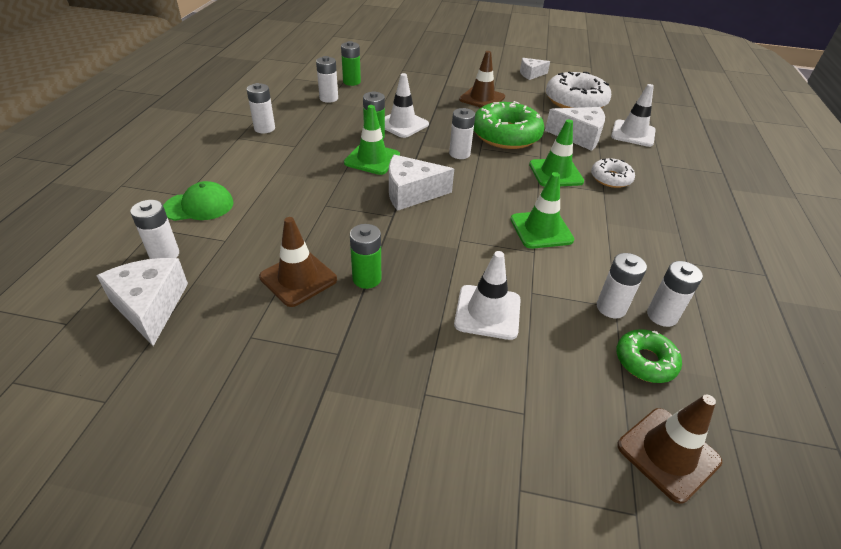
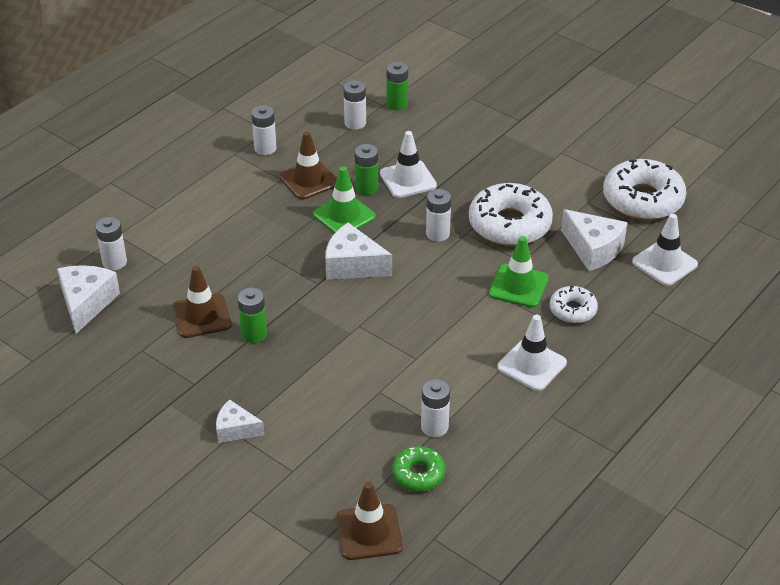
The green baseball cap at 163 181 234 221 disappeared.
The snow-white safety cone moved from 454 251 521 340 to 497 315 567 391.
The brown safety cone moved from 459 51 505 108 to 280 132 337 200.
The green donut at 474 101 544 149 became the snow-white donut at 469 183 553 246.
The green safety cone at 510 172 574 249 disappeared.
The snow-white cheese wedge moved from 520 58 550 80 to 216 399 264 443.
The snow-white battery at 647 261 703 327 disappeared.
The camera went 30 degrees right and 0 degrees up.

···

What this task involves – Leave the images aside and transcribe all entries exactly.

Answer for the task –
The green baseball cap at 163 181 234 221 disappeared.
The snow-white safety cone moved from 454 251 521 340 to 497 315 567 391.
The brown safety cone moved from 459 51 505 108 to 280 132 337 200.
The green donut at 474 101 544 149 became the snow-white donut at 469 183 553 246.
The green safety cone at 510 172 574 249 disappeared.
The snow-white cheese wedge moved from 520 58 550 80 to 216 399 264 443.
The snow-white battery at 647 261 703 327 disappeared.
The camera went 30 degrees right and 0 degrees up.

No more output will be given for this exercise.